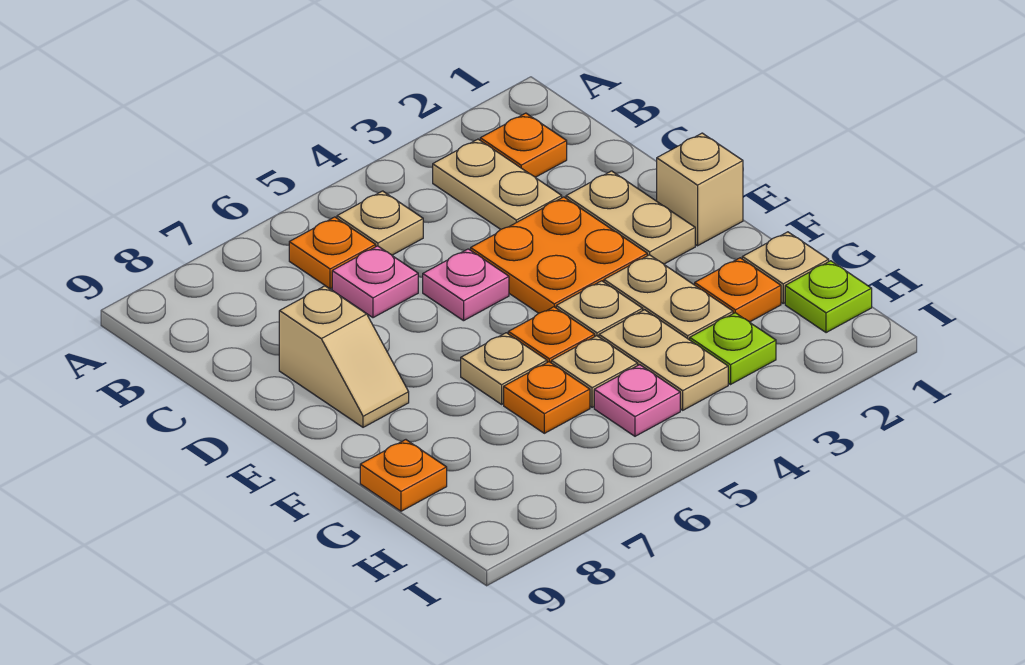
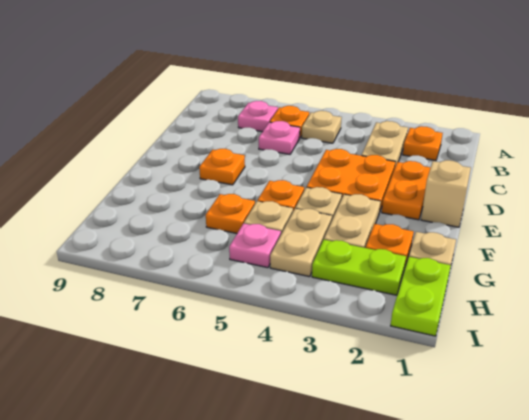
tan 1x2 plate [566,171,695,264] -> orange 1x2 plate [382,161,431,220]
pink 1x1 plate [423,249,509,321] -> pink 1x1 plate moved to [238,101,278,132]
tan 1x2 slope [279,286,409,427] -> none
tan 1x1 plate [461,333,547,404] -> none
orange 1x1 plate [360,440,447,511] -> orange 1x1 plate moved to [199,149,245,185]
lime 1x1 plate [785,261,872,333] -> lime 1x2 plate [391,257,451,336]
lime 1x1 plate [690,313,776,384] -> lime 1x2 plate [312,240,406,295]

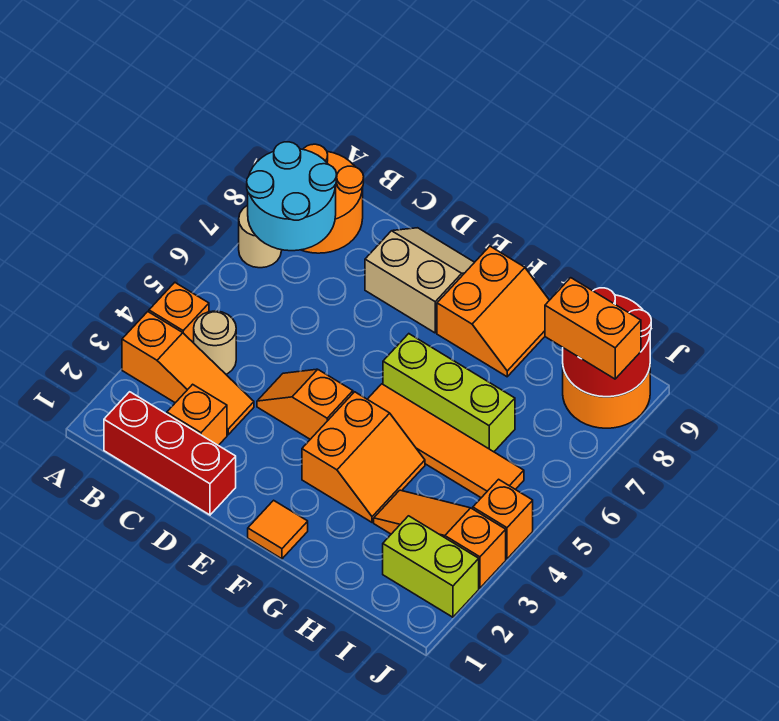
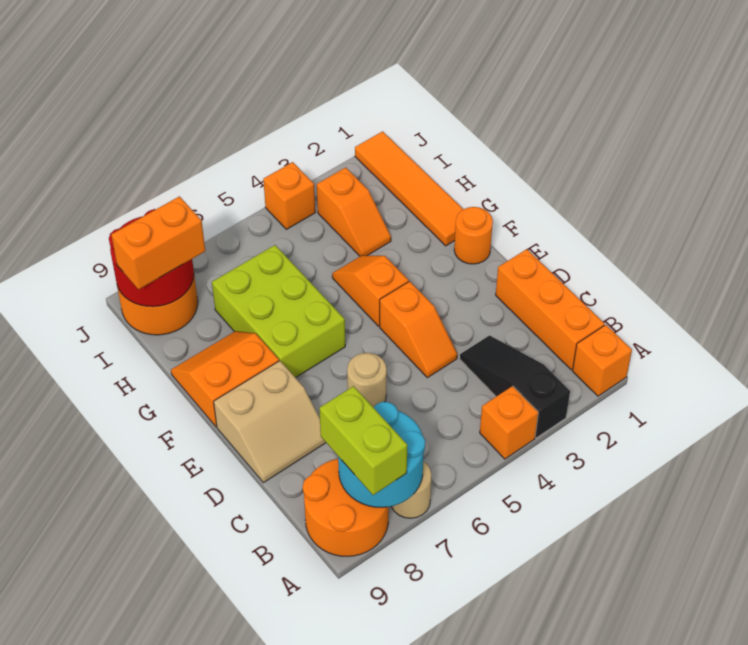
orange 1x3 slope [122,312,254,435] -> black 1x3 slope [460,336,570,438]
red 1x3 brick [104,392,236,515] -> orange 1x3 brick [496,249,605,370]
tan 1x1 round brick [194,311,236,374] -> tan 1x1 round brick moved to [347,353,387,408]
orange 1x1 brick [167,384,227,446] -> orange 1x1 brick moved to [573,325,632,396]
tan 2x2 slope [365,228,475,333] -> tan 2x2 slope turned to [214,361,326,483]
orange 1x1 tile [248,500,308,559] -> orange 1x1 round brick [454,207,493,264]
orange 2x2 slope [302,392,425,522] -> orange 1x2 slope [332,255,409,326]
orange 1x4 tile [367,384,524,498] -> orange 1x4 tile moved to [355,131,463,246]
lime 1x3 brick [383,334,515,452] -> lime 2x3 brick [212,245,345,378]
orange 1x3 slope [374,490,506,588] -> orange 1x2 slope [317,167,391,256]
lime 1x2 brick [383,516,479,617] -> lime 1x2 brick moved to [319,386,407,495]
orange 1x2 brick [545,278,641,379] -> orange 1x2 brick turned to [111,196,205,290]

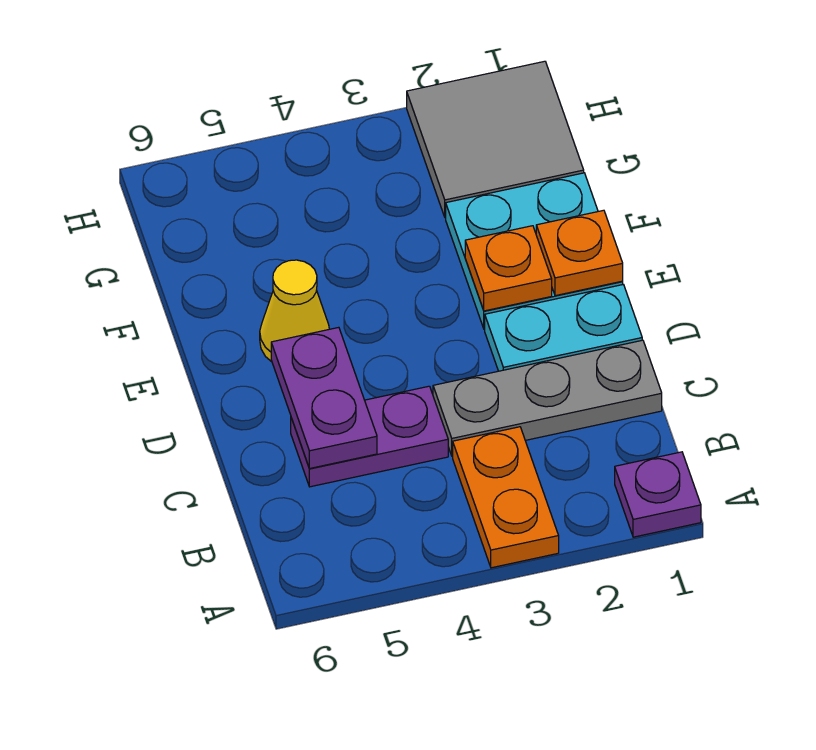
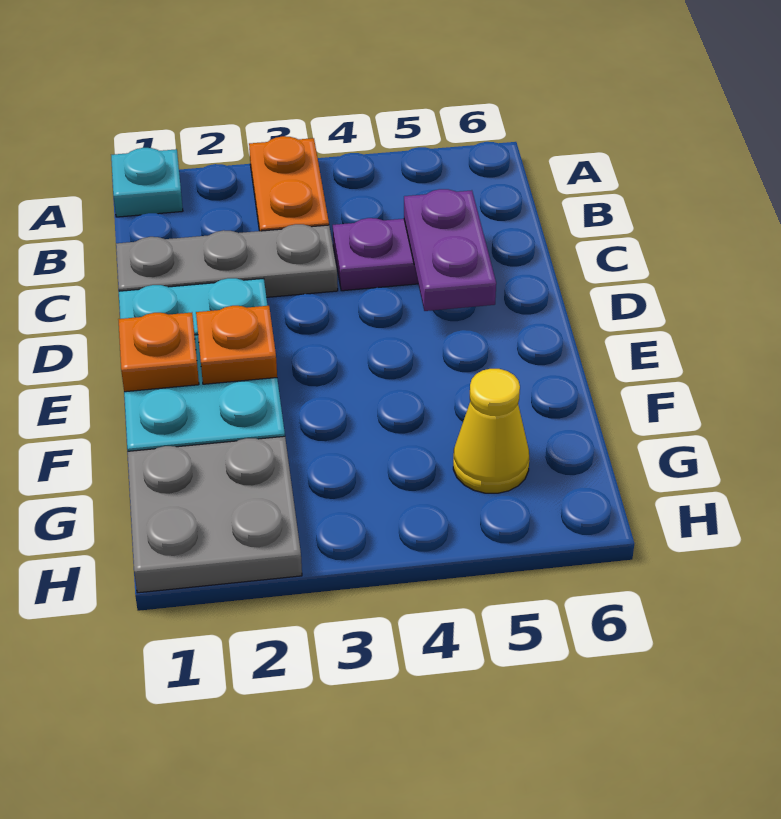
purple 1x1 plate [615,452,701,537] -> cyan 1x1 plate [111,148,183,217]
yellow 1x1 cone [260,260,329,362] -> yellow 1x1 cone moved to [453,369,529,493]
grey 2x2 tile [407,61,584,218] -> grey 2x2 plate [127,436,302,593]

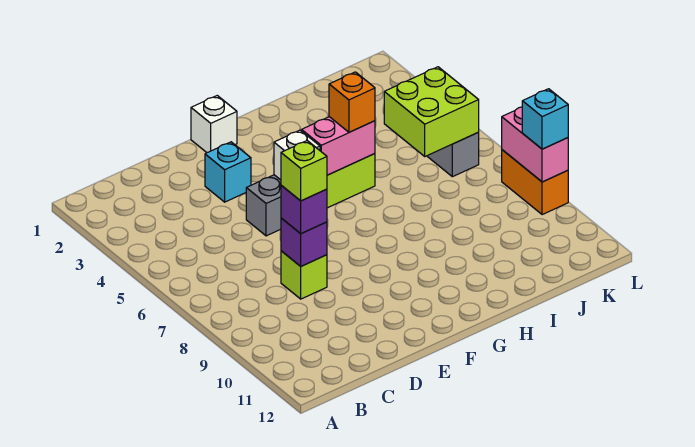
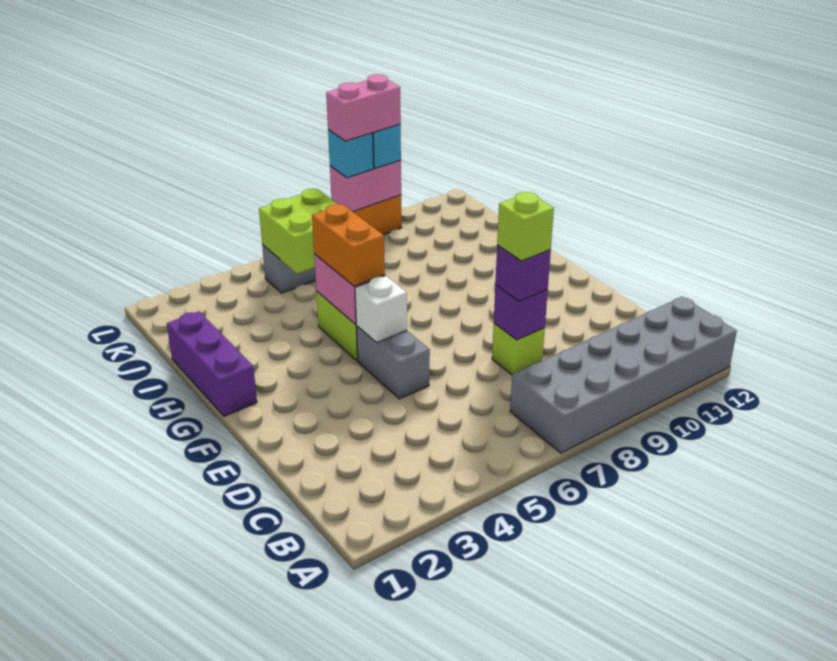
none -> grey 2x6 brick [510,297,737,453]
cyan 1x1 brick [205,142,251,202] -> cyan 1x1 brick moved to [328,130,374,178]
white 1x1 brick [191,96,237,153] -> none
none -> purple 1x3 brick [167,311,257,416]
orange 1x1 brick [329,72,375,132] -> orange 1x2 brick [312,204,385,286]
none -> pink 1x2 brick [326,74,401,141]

* WHAT IS BEING ASKED *
The expected result is the complete listing above, printed exactly, with no pictures.

* ANSWER FOR THIS EXERCISE *
tan 1x2 plate [566,171,695,264] -> orange 1x2 plate [382,161,431,220]
pink 1x1 plate [423,249,509,321] -> pink 1x1 plate moved to [238,101,278,132]
tan 1x2 slope [279,286,409,427] -> none
tan 1x1 plate [461,333,547,404] -> none
orange 1x1 plate [360,440,447,511] -> orange 1x1 plate moved to [199,149,245,185]
lime 1x1 plate [785,261,872,333] -> lime 1x2 plate [391,257,451,336]
lime 1x1 plate [690,313,776,384] -> lime 1x2 plate [312,240,406,295]

orange 1x3 slope [122,312,254,435] -> black 1x3 slope [460,336,570,438]
red 1x3 brick [104,392,236,515] -> orange 1x3 brick [496,249,605,370]
tan 1x1 round brick [194,311,236,374] -> tan 1x1 round brick moved to [347,353,387,408]
orange 1x1 brick [167,384,227,446] -> orange 1x1 brick moved to [573,325,632,396]
tan 2x2 slope [365,228,475,333] -> tan 2x2 slope turned to [214,361,326,483]
orange 1x1 tile [248,500,308,559] -> orange 1x1 round brick [454,207,493,264]
orange 2x2 slope [302,392,425,522] -> orange 1x2 slope [332,255,409,326]
orange 1x4 tile [367,384,524,498] -> orange 1x4 tile moved to [355,131,463,246]
lime 1x3 brick [383,334,515,452] -> lime 2x3 brick [212,245,345,378]
orange 1x3 slope [374,490,506,588] -> orange 1x2 slope [317,167,391,256]
lime 1x2 brick [383,516,479,617] -> lime 1x2 brick moved to [319,386,407,495]
orange 1x2 brick [545,278,641,379] -> orange 1x2 brick turned to [111,196,205,290]

purple 1x1 plate [615,452,701,537] -> cyan 1x1 plate [111,148,183,217]
yellow 1x1 cone [260,260,329,362] -> yellow 1x1 cone moved to [453,369,529,493]
grey 2x2 tile [407,61,584,218] -> grey 2x2 plate [127,436,302,593]

none -> grey 2x6 brick [510,297,737,453]
cyan 1x1 brick [205,142,251,202] -> cyan 1x1 brick moved to [328,130,374,178]
white 1x1 brick [191,96,237,153] -> none
none -> purple 1x3 brick [167,311,257,416]
orange 1x1 brick [329,72,375,132] -> orange 1x2 brick [312,204,385,286]
none -> pink 1x2 brick [326,74,401,141]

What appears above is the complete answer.